- _Task instructions_
Word for word, restate the lines of the material below from its first line through the one containing "RELAY1: 5V-2CH -> 12V-2CH". Omit the rest.

- _Data for analysis_
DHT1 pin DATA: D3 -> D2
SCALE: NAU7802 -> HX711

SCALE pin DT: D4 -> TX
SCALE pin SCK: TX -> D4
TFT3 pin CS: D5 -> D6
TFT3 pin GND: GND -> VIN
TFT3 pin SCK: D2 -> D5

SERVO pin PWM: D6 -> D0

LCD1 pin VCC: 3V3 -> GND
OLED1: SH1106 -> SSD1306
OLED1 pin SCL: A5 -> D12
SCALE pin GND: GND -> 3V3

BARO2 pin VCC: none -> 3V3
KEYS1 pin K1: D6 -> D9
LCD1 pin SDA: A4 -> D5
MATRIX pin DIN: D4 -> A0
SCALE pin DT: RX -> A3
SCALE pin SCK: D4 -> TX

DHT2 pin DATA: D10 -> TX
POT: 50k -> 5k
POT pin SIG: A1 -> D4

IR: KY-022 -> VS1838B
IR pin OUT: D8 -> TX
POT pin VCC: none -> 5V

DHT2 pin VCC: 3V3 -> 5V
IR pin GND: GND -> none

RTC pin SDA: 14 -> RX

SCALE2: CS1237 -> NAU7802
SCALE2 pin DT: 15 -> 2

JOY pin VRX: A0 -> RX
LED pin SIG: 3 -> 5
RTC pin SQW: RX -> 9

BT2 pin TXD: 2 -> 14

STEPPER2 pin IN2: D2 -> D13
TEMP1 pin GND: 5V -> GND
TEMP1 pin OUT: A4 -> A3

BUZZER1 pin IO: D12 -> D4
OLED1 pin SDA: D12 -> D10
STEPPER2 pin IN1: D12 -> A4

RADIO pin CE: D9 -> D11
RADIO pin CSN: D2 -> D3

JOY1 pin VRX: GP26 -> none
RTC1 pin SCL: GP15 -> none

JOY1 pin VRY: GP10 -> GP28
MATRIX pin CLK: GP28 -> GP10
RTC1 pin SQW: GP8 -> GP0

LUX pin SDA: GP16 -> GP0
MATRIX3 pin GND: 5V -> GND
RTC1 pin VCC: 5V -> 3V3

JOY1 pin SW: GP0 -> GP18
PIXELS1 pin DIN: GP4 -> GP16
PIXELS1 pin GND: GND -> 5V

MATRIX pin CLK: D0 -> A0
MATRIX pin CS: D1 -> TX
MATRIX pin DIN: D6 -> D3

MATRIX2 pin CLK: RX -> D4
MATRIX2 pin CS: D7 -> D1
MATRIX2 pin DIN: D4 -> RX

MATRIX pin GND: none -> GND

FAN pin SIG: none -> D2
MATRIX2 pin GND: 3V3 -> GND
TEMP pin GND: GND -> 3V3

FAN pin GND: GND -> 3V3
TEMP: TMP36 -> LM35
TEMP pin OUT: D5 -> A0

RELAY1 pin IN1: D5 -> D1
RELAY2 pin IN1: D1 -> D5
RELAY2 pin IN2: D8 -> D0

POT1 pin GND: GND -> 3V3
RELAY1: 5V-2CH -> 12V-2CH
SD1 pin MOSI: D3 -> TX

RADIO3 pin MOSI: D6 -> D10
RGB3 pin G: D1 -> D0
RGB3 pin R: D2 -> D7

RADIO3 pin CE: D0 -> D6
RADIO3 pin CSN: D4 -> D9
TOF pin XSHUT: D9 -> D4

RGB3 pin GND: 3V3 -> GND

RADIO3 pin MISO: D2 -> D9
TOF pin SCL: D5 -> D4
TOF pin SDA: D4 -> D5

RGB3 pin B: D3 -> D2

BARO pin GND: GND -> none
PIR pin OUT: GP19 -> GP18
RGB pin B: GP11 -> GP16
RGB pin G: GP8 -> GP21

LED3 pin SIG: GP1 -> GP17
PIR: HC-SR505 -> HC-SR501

- _Answer to the exercise_
DHT1 pin DATA: D3 -> D2
SCALE: NAU7802 -> HX711

SCALE pin DT: D4 -> TX
SCALE pin SCK: TX -> D4
TFT3 pin CS: D5 -> D6
TFT3 pin GND: GND -> VIN
TFT3 pin SCK: D2 -> D5

SERVO pin PWM: D6 -> D0

LCD1 pin VCC: 3V3 -> GND
OLED1: SH1106 -> SSD1306
OLED1 pin SCL: A5 -> D12
SCALE pin GND: GND -> 3V3

BARO2 pin VCC: none -> 3V3
KEYS1 pin K1: D6 -> D9
LCD1 pin SDA: A4 -> D5
MATRIX pin DIN: D4 -> A0
SCALE pin DT: RX -> A3
SCALE pin SCK: D4 -> TX

DHT2 pin DATA: D10 -> TX
POT: 50k -> 5k
POT pin SIG: A1 -> D4

IR: KY-022 -> VS1838B
IR pin OUT: D8 -> TX
POT pin VCC: none -> 5V

DHT2 pin VCC: 3V3 -> 5V
IR pin GND: GND -> none

RTC pin SDA: 14 -> RX

SCALE2: CS1237 -> NAU7802
SCALE2 pin DT: 15 -> 2

JOY pin VRX: A0 -> RX
LED pin SIG: 3 -> 5
RTC pin SQW: RX -> 9

BT2 pin TXD: 2 -> 14

STEPPER2 pin IN2: D2 -> D13
TEMP1 pin GND: 5V -> GND
TEMP1 pin OUT: A4 -> A3

BUZZER1 pin IO: D12 -> D4
OLED1 pin SDA: D12 -> D10
STEPPER2 pin IN1: D12 -> A4

RADIO pin CE: D9 -> D11
RADIO pin CSN: D2 -> D3

JOY1 pin VRX: GP26 -> none
RTC1 pin SCL: GP15 -> none

JOY1 pin VRY: GP10 -> GP28
MATRIX pin CLK: GP28 -> GP10
RTC1 pin SQW: GP8 -> GP0

LUX pin SDA: GP16 -> GP0
MATRIX3 pin GND: 5V -> GND
RTC1 pin VCC: 5V -> 3V3

JOY1 pin SW: GP0 -> GP18
PIXELS1 pin DIN: GP4 -> GP16
PIXELS1 pin GND: GND -> 5V

MATRIX pin CLK: D0 -> A0
MATRIX pin CS: D1 -> TX
MATRIX pin DIN: D6 -> D3

MATRIX2 pin CLK: RX -> D4
MATRIX2 pin CS: D7 -> D1
MATRIX2 pin DIN: D4 -> RX

MATRIX pin GND: none -> GND

FAN pin SIG: none -> D2
MATRIX2 pin GND: 3V3 -> GND
TEMP pin GND: GND -> 3V3

FAN pin GND: GND -> 3V3
TEMP: TMP36 -> LM35
TEMP pin OUT: D5 -> A0

RELAY1 pin IN1: D5 -> D1
RELAY2 pin IN1: D1 -> D5
RELAY2 pin IN2: D8 -> D0

POT1 pin GND: GND -> 3V3
RELAY1: 5V-2CH -> 12V-2CH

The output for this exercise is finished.